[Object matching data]
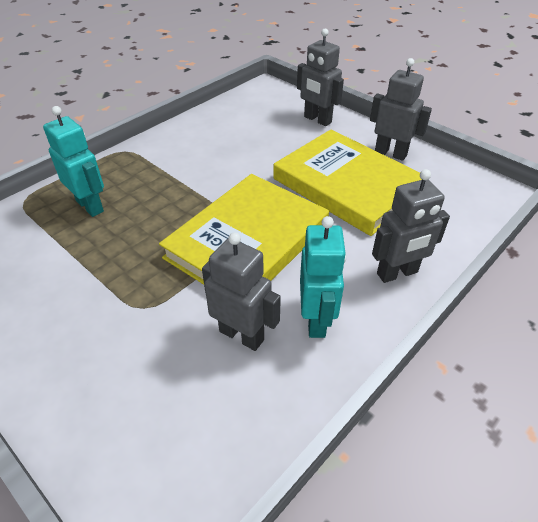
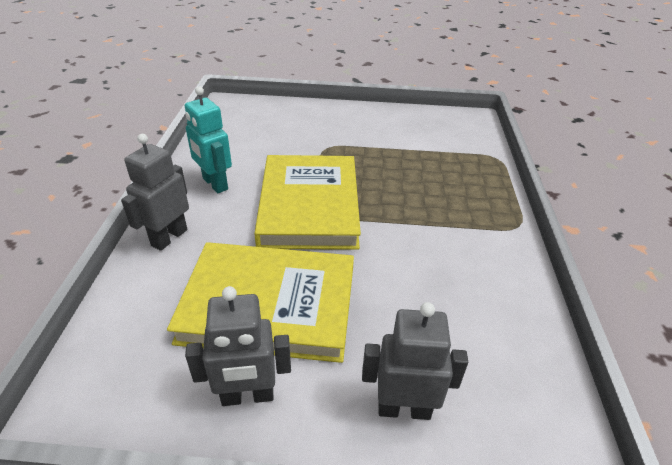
camera: 140 degrees right, 5 degrees down
(90, 206) = (452, 175): turquoise robot -> none
(242, 335) = (255, 159): grey robot -> none

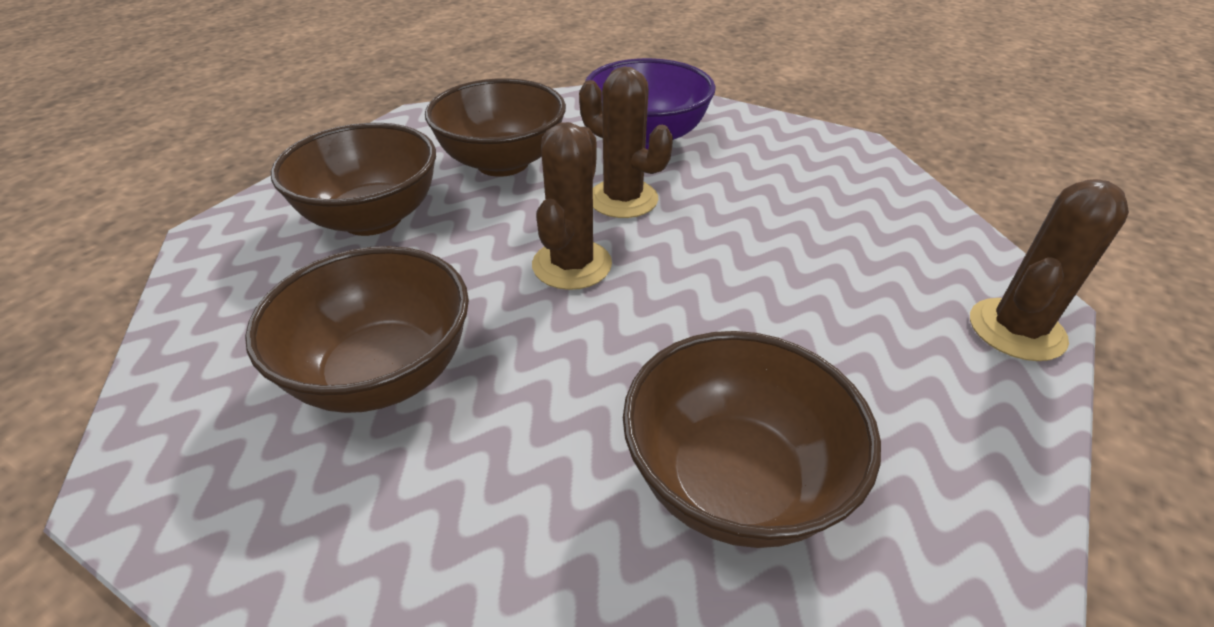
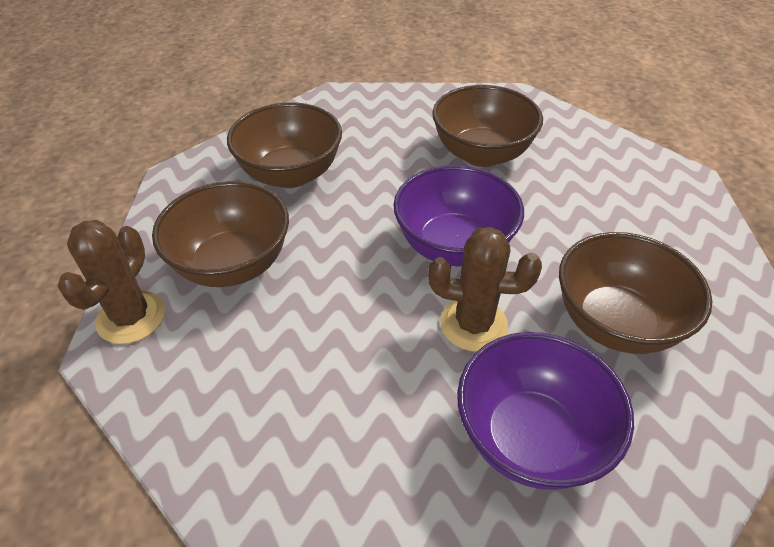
camera: 150 degrees right, 5 degrees up
(372, 218) = (621, 225): brown bowl -> brown bowl (232, 264)
(572, 265) = (453, 246): brown cactus -> purple bowl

● **EXERCISE**:
Only the lines from the one holding "(372, 218) = (621, 225): brown" through the end of the records should appear in the answer, each repeated exactly.

● **THE COMPLETED TASK**:
(372, 218) = (621, 225): brown bowl -> brown bowl (232, 264)
(572, 265) = (453, 246): brown cactus -> purple bowl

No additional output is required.